## [Work to be completed]
Could you print exactly the lines of the listing below, starting at the line that has "none -> lime brick H2 level 1" and ending at the line that has "white plate H11", and only those lines?

──────────

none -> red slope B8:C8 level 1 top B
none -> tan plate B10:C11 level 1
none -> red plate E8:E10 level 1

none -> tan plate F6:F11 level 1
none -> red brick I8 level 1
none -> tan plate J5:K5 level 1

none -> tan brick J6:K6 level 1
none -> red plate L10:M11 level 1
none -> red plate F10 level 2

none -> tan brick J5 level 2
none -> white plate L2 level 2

──────────

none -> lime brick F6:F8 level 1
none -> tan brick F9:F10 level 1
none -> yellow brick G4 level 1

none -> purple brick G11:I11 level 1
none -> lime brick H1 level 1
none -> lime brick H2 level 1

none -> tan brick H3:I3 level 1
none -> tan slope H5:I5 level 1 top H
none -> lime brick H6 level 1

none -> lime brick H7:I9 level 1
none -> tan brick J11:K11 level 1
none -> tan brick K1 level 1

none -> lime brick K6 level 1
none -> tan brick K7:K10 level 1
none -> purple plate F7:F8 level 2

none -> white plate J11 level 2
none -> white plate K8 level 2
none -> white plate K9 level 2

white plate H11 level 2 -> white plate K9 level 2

──────────

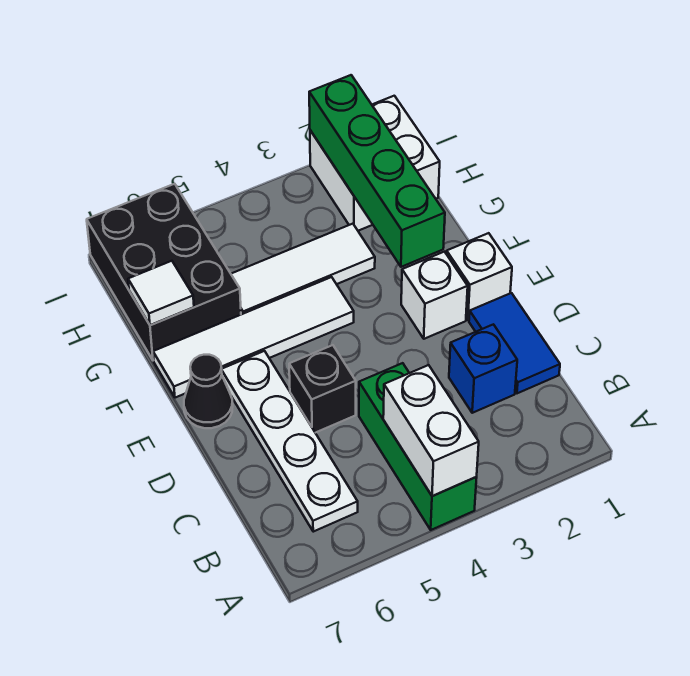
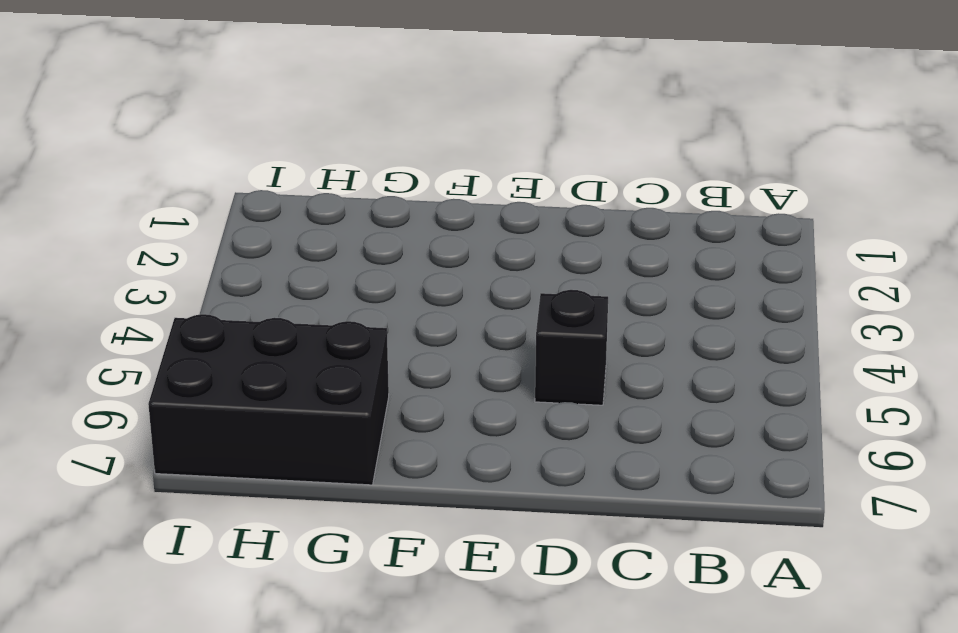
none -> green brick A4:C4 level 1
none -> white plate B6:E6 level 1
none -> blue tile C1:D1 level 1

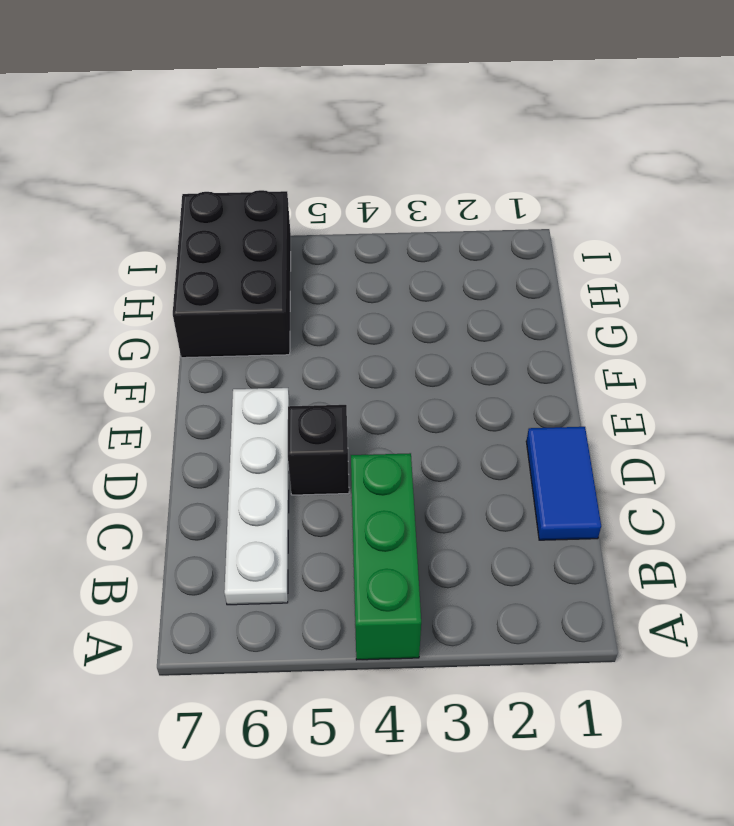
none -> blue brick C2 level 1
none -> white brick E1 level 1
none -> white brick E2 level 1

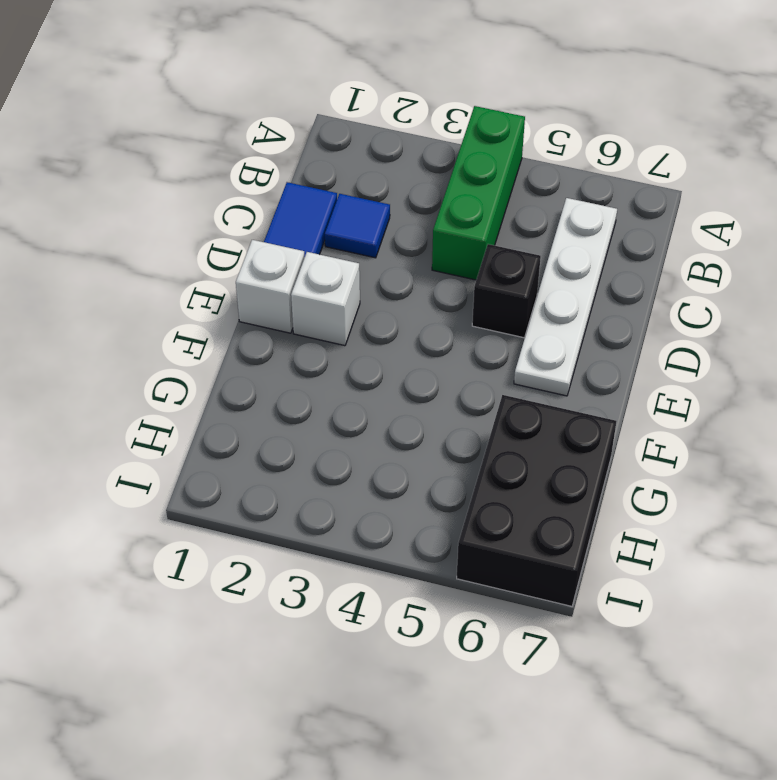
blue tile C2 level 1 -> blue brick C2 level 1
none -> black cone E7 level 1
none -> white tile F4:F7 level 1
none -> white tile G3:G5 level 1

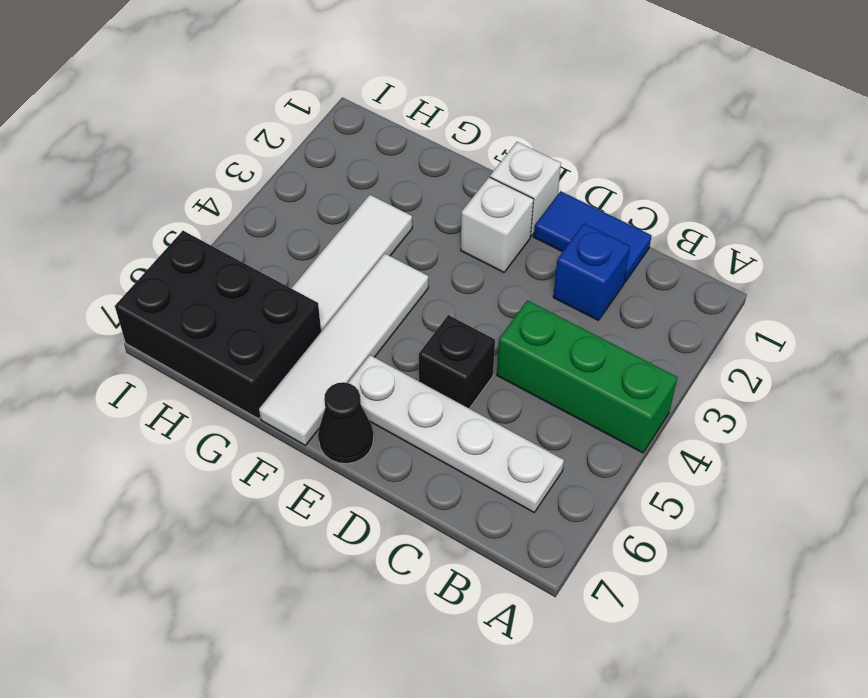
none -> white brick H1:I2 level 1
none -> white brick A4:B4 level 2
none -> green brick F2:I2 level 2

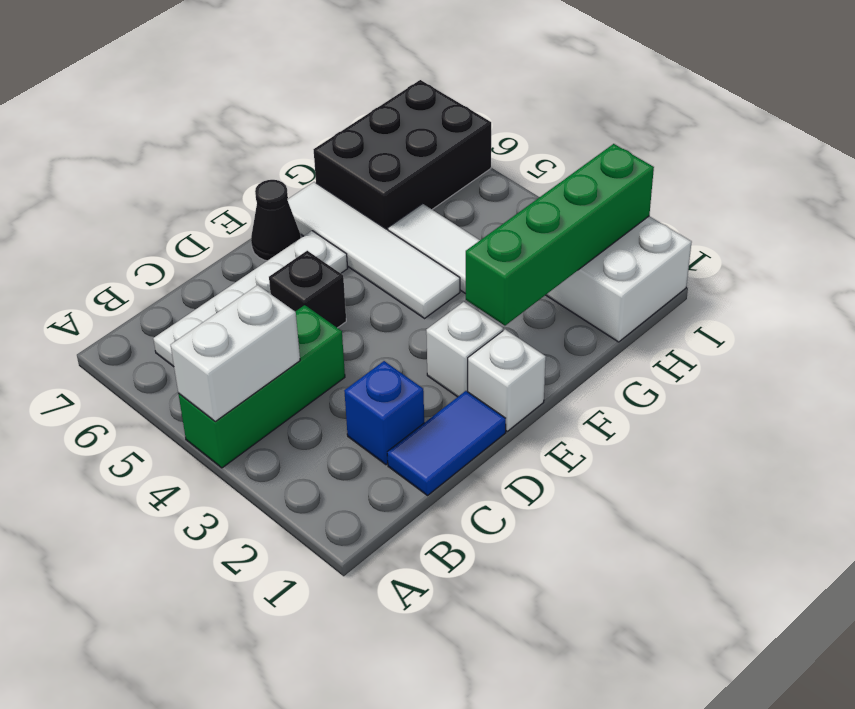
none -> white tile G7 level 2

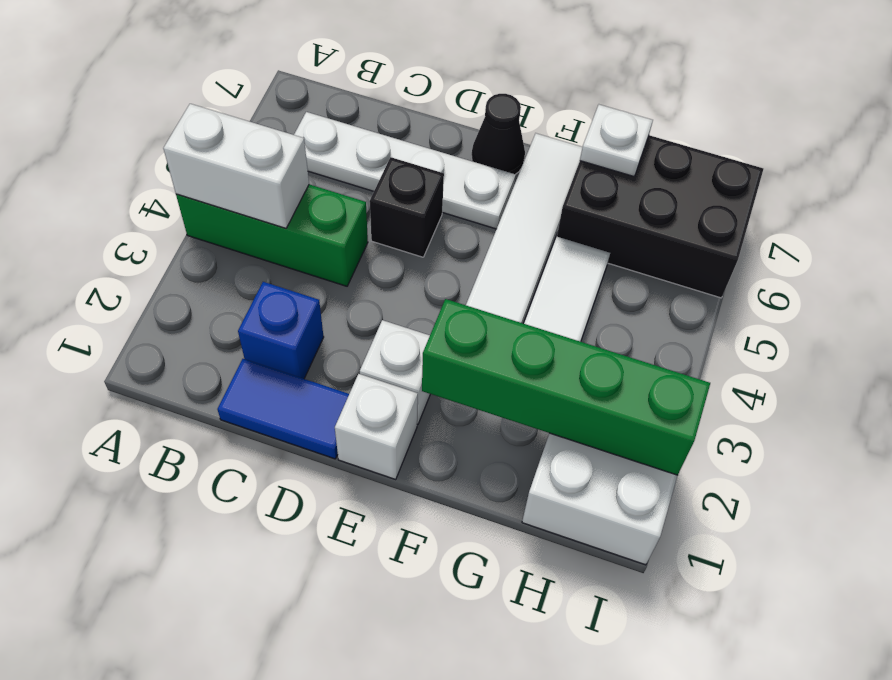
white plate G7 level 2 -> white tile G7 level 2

──────────

## [Your solution]
none -> lime brick H2 level 1

none -> tan brick H3:I3 level 1
none -> tan slope H5:I5 level 1 top H
none -> lime brick H6 level 1

none -> lime brick H7:I9 level 1
none -> tan brick J11:K11 level 1
none -> tan brick K1 level 1

none -> lime brick K6 level 1
none -> tan brick K7:K10 level 1
none -> purple plate F7:F8 level 2

none -> white plate J11 level 2
none -> white plate K8 level 2
none -> white plate K9 level 2

white plate H11 level 2 -> white plate K9 level 2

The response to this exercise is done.